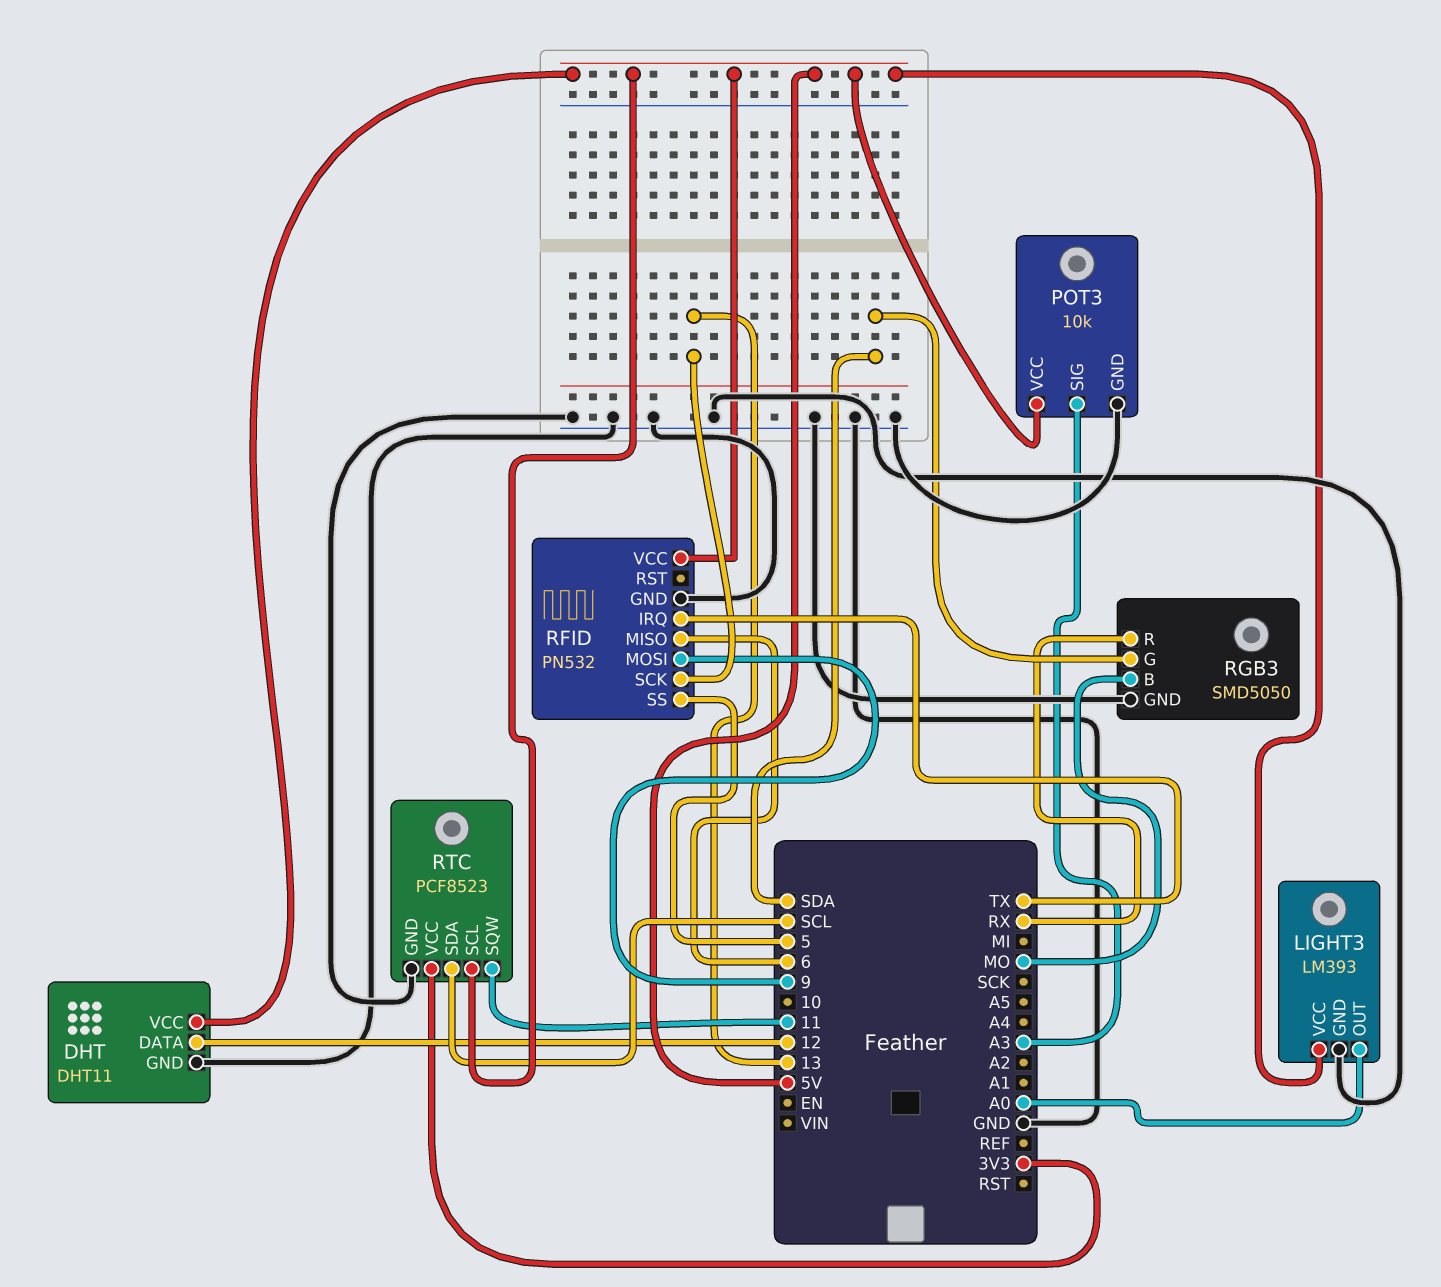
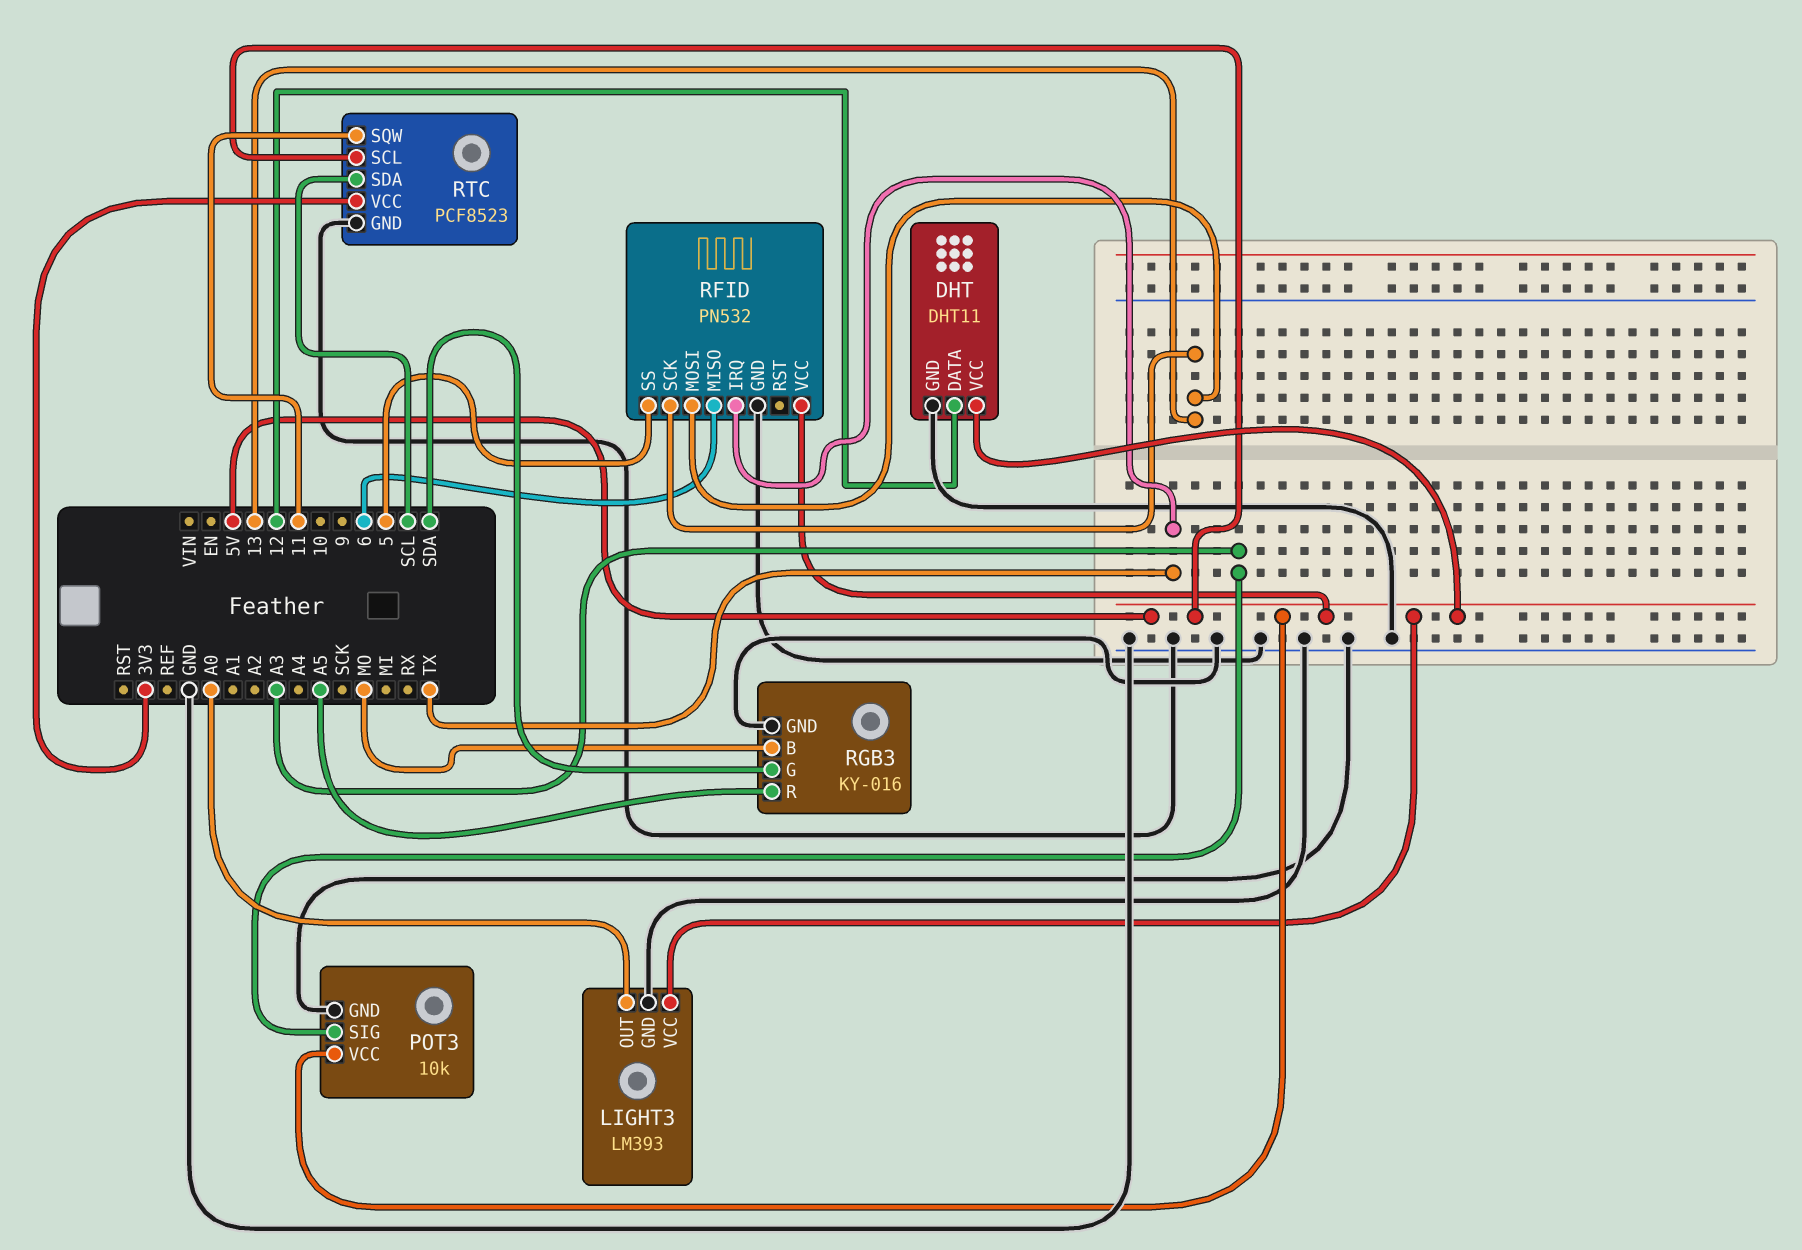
RFID pin MOSI: 9 -> 13
RGB3: SMD5050 -> KY-016
RGB3 pin R: RX -> A5

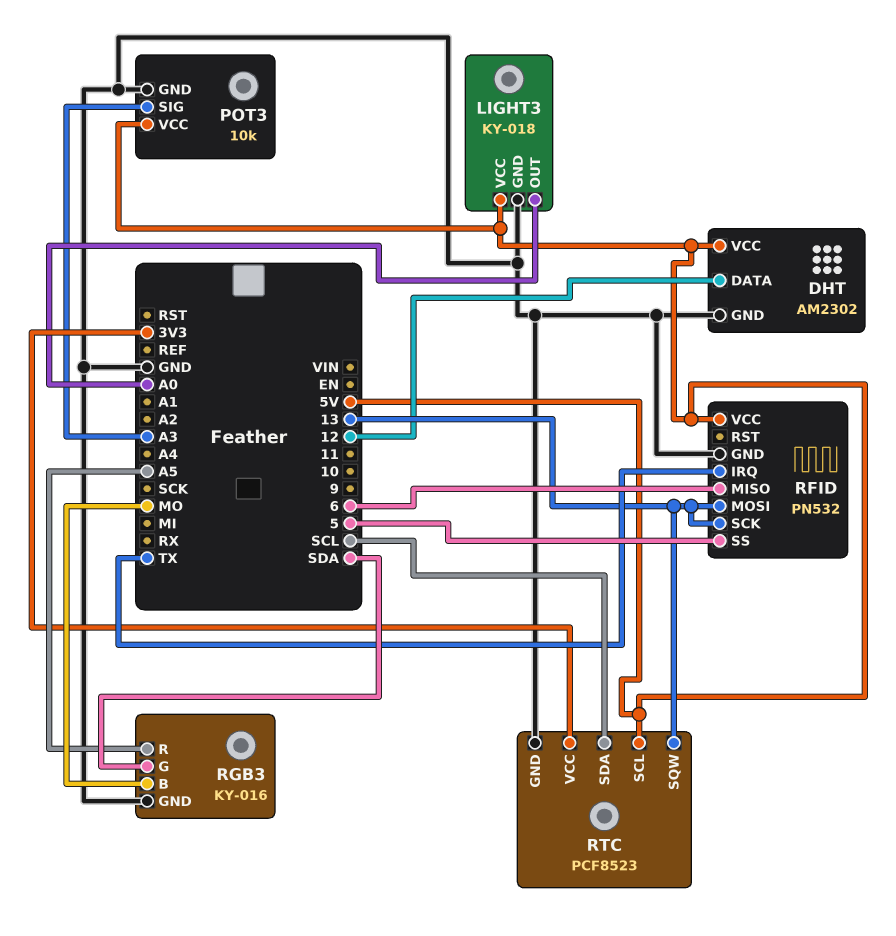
DHT: DHT11 -> AM2302
LIGHT3: LM393 -> KY-018
RTC pin SQW: 11 -> 13

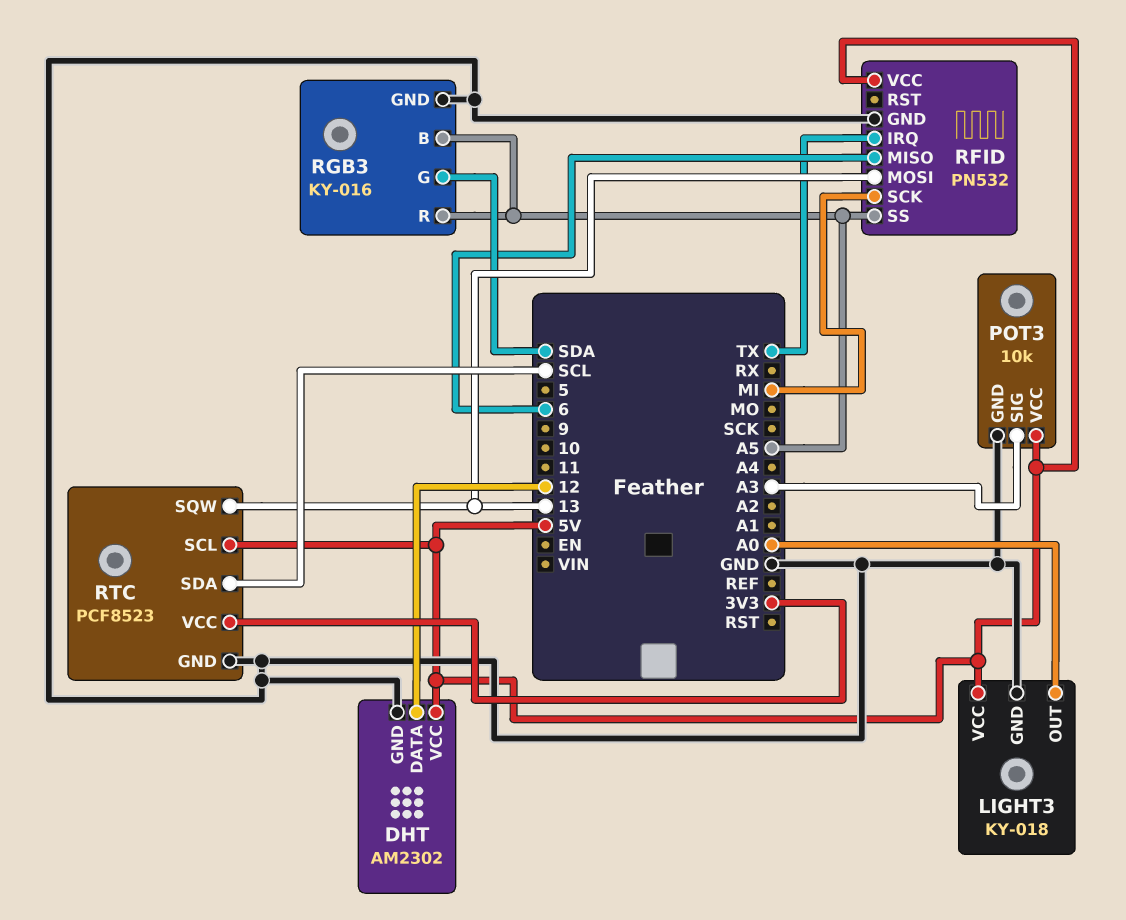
RFID pin SCK: 13 -> MI
RFID pin SS: 5 -> A5
RGB3 pin B: MO -> A5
#####
**TASK:** The lines sought are those in the data above that include the string "RFID"; copy each one.

**YOUR SOLUTION:**
RFID pin MOSI: 9 -> 13
RFID pin SCK: 13 -> MI
RFID pin SS: 5 -> A5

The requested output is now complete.